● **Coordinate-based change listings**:
◆ ◆ ◆ ◆ ◆ ◆ ◆

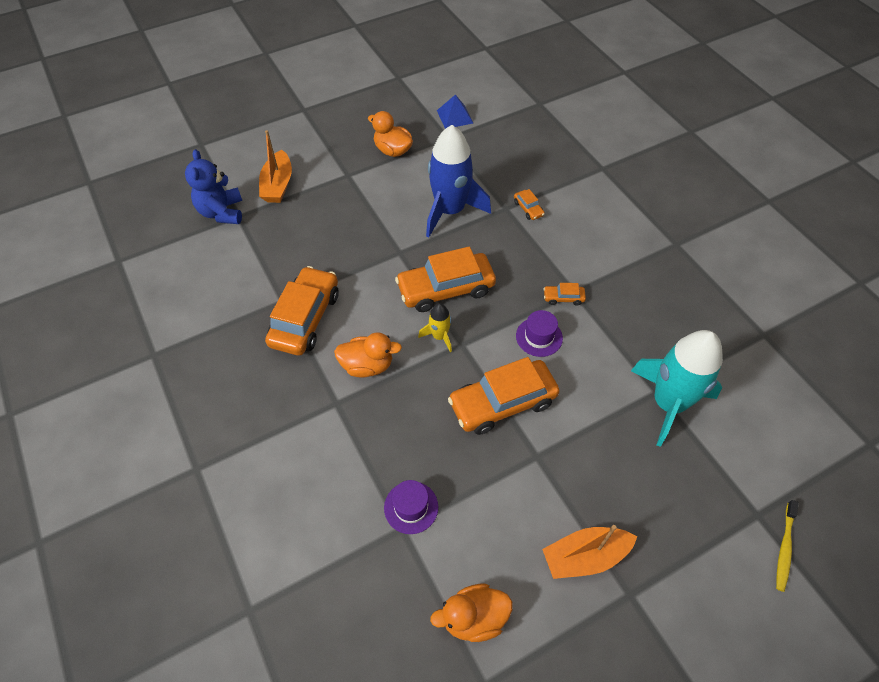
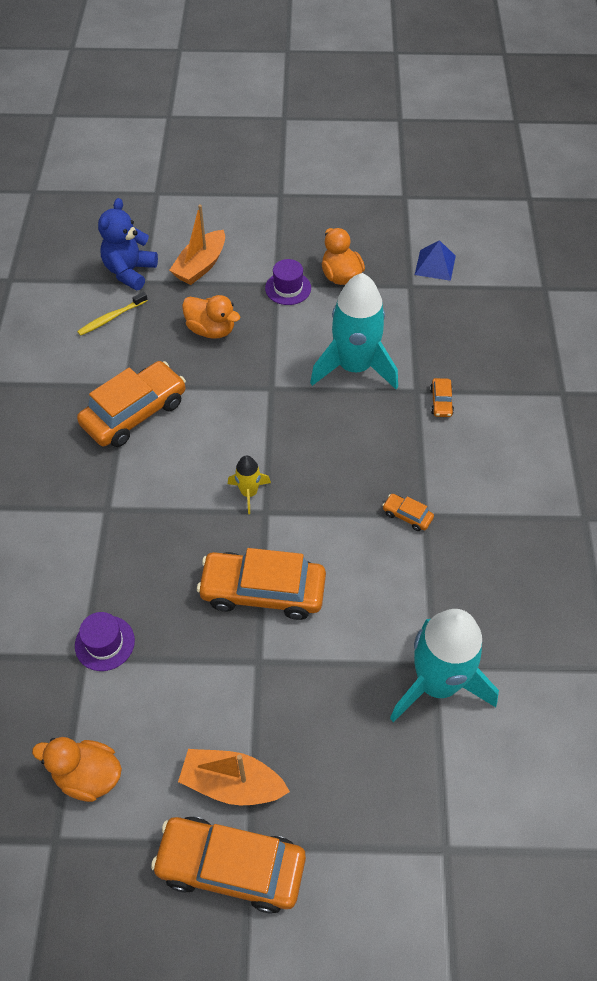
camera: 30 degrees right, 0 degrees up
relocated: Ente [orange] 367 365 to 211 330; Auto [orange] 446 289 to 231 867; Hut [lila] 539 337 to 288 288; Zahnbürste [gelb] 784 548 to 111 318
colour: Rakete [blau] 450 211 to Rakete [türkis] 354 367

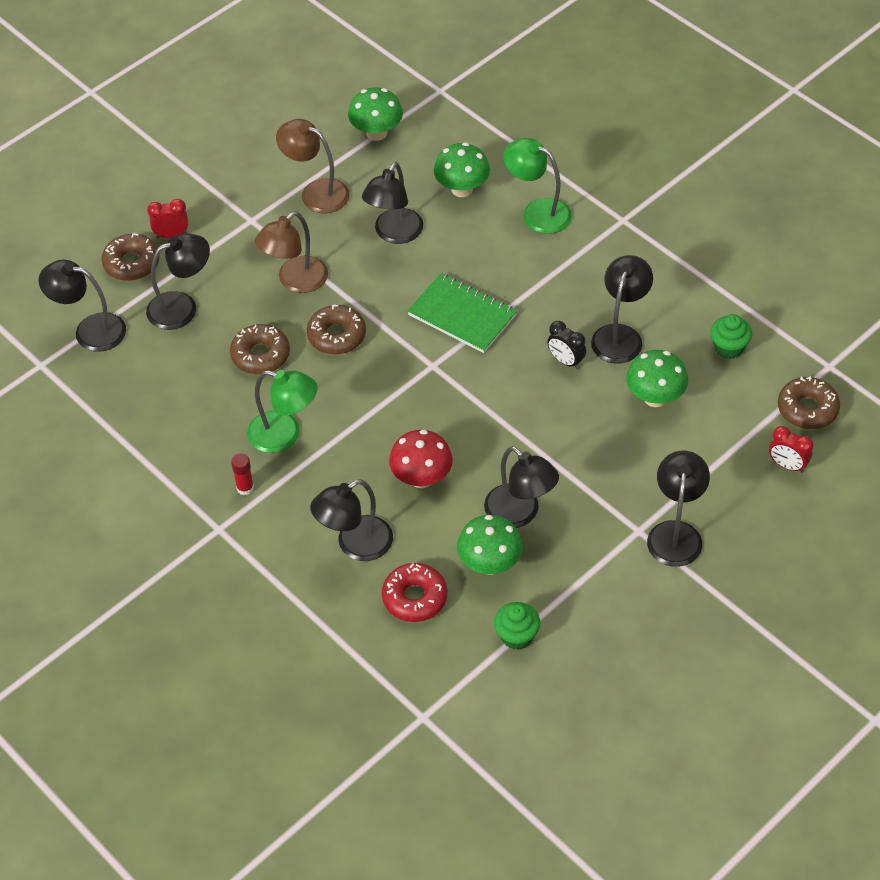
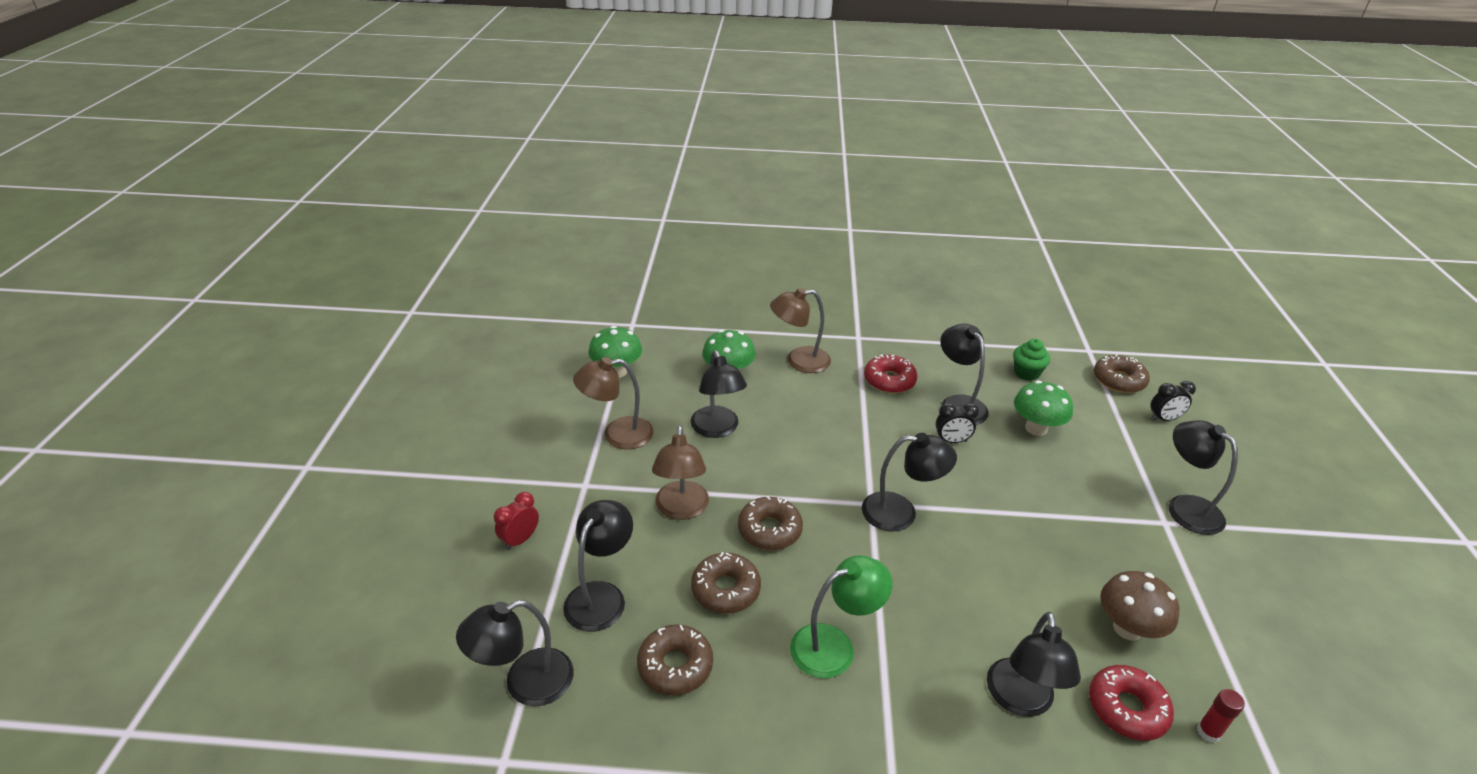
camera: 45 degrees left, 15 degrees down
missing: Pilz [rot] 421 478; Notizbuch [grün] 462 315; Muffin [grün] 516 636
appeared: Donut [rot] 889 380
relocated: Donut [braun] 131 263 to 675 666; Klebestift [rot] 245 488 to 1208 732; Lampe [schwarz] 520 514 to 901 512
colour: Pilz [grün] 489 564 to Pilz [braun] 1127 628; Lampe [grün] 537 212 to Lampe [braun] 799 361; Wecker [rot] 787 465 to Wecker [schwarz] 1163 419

◆ ◆ ◆ ◆ ◆ ◆ ◆

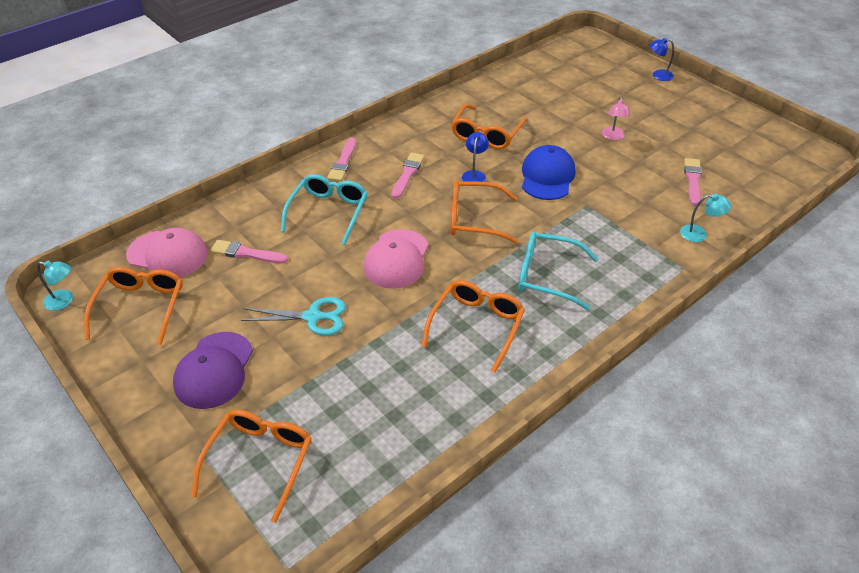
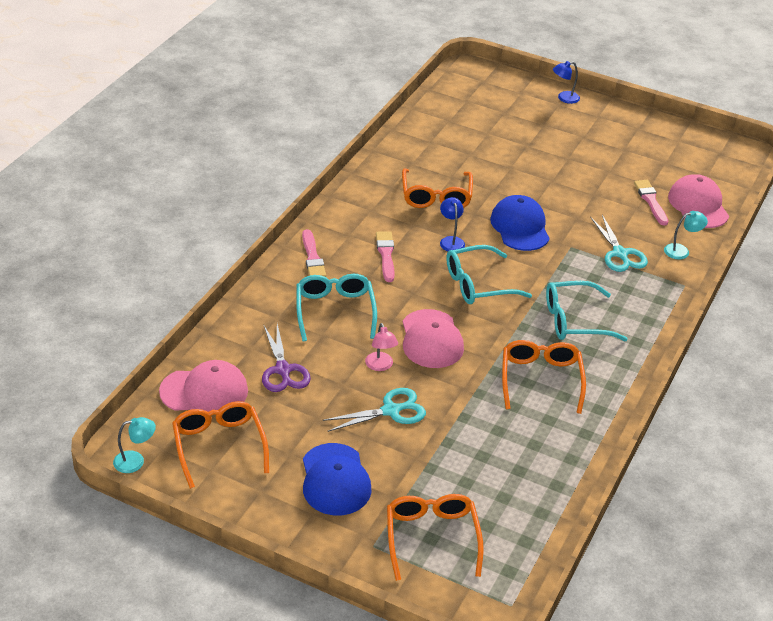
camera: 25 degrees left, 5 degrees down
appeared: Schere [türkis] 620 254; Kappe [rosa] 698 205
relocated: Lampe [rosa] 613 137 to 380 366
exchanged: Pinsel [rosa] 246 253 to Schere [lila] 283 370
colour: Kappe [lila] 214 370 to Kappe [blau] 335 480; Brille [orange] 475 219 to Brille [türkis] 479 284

◆ ◆ ◆ ◆ ◆ ◆ ◆

● **PROBLEM DETAILS**: Going back to the entries above, set down exactly the lines that begin at the one with "camera: 30 degrees right, 0 degrees up" and end at the one with "relocated: Ente [orange]", both included, and nothing else.

● **OUTPUT FOR THIS TASK**:
camera: 30 degrees right, 0 degrees up
relocated: Ente [orange] 367 365 to 211 330; Auto [orange] 446 289 to 231 867; Hut [lila] 539 337 to 288 288; Zahnbürste [gelb] 784 548 to 111 318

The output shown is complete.